> _EXERCISE DETAILS_
Each line from the one with "purple round brick F3:G4" to the final line of the data must be reproduced exactly, and no other line may appear.

> _SUPPLIED MATERIAL_
============================================================
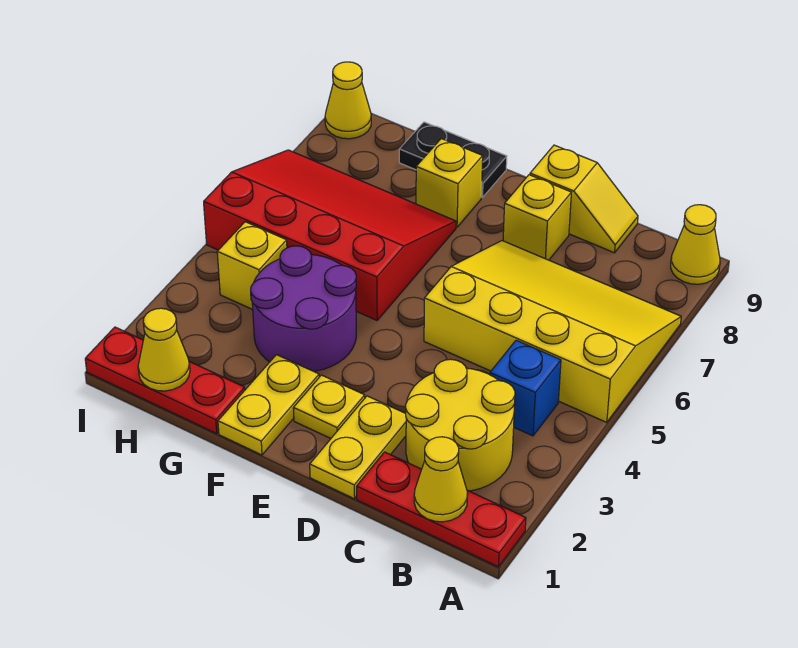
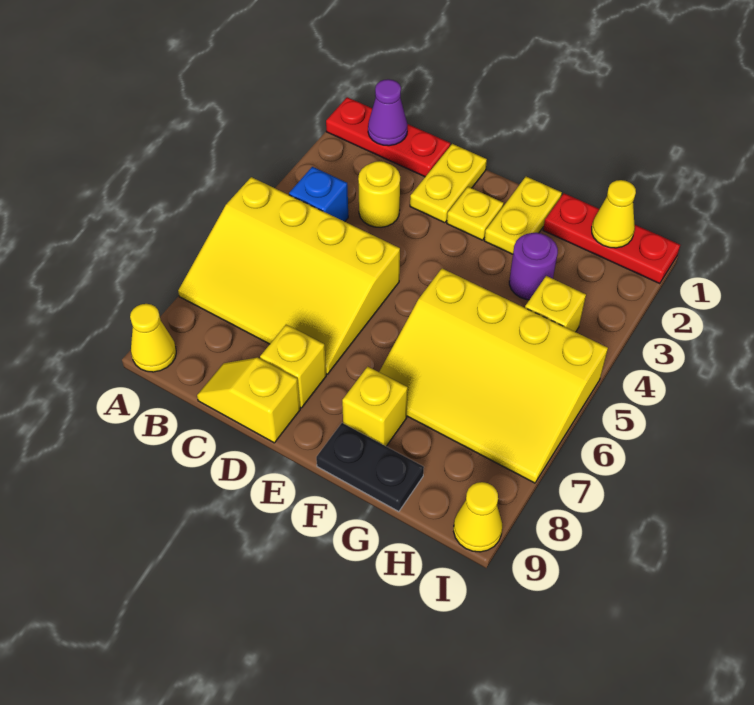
yellow cone B1 level 2 -> purple cone B1 level 2
yellow round brick B2:C3 level 1 -> yellow round brick C3 level 1
purple round brick F3:G4 level 1 -> purple round brick G3 level 1
red slope F5:I7 level 1 top 5 -> yellow slope F5:I7 level 1 top 5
============================================================
> _TASK ANSWER_
purple round brick F3:G4 level 1 -> purple round brick G3 level 1
red slope F5:I7 level 1 top 5 -> yellow slope F5:I7 level 1 top 5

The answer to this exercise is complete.